=== Section Start ===
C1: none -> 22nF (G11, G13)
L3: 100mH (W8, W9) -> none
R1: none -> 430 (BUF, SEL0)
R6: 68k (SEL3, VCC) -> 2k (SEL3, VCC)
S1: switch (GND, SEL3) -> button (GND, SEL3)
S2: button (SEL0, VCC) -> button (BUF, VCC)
=== Section End ===
• WHAT YOU SHOULD DO: The line with "S1: switch (GND, SEL3) -> button (GND, SEL3)" and all the lines after it in the records above are to be output exactly, with nothing added.

• TASK ANSWER:
S1: switch (GND, SEL3) -> button (GND, SEL3)
S2: button (SEL0, VCC) -> button (BUF, VCC)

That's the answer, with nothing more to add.